When you repeat the records, keep every word exact and drop each picture.

Segment Open

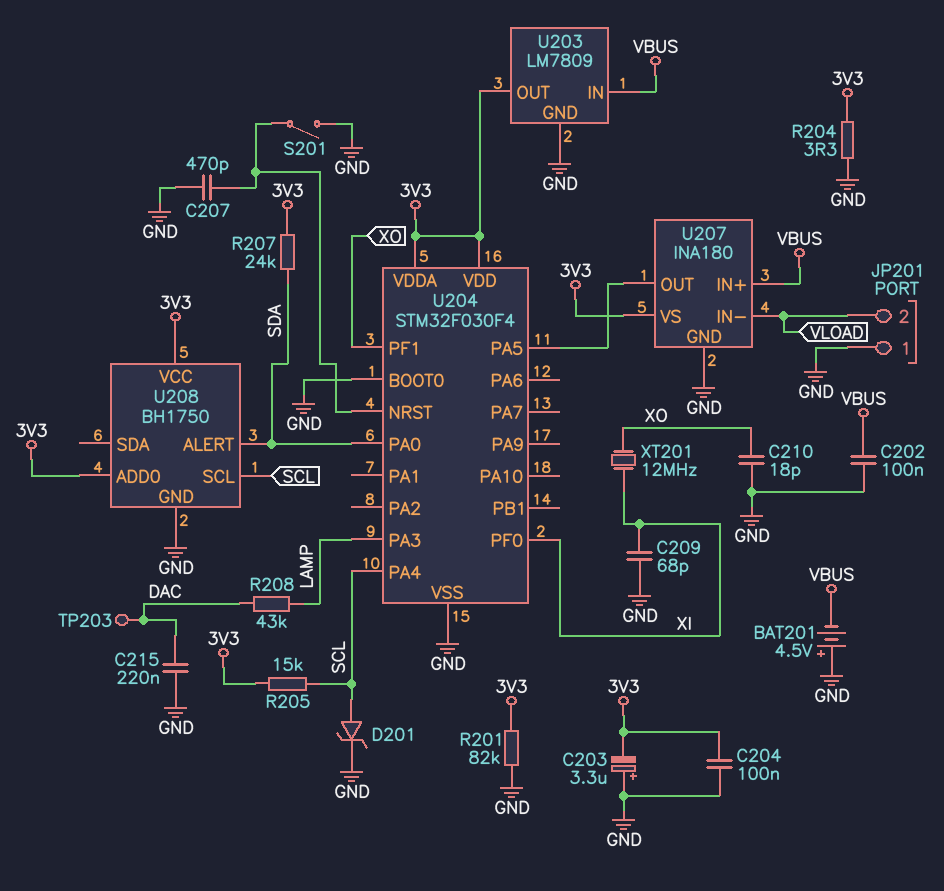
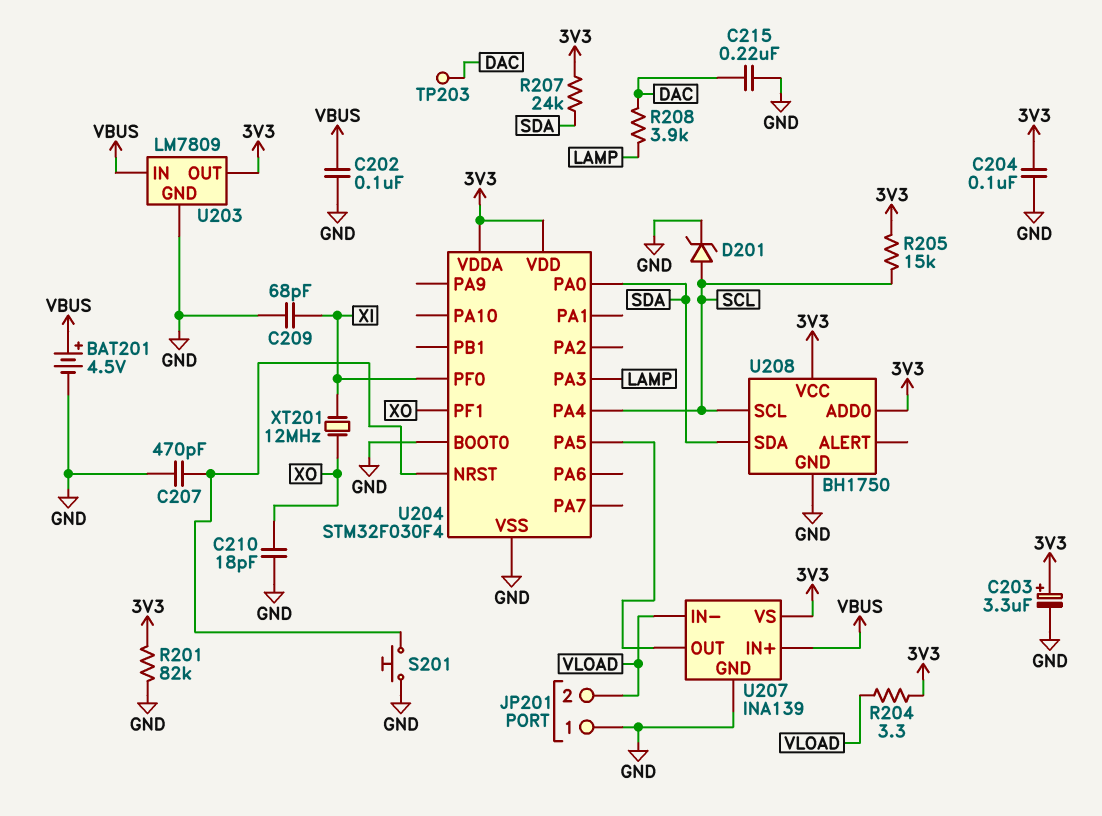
BAT201: 4.5V (plus GND, minus VBUS) -> 4.5V (plus VBUS, minus GND)
C203: 3.3uF (plus GND, minus 3V3) -> 3.3uF (plus 3V3, minus GND)
R204: 3.3 (3V3, GND) -> 3.3 (3V3, VLOAD)
R208: 43k (DAC, LAMP) -> 3.9k (DAC, LAMP)
S201: switch (GND, U204/NRST) -> button (GND, U204/NRST)
U207: INA180 -> INA139
U208 pin ALERT: SDA -> none
U208 pin SDA: none -> SDA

Segment Closed

### Response box:
BAT201: 4.5V (plus GND, minus VBUS) -> 4.5V (plus VBUS, minus GND)
C203: 3.3uF (plus GND, minus 3V3) -> 3.3uF (plus 3V3, minus GND)
R204: 3.3 (3V3, GND) -> 3.3 (3V3, VLOAD)
R208: 43k (DAC, LAMP) -> 3.9k (DAC, LAMP)
S201: switch (GND, U204/NRST) -> button (GND, U204/NRST)
U207: INA180 -> INA139
U208 pin ALERT: SDA -> none
U208 pin SDA: none -> SDA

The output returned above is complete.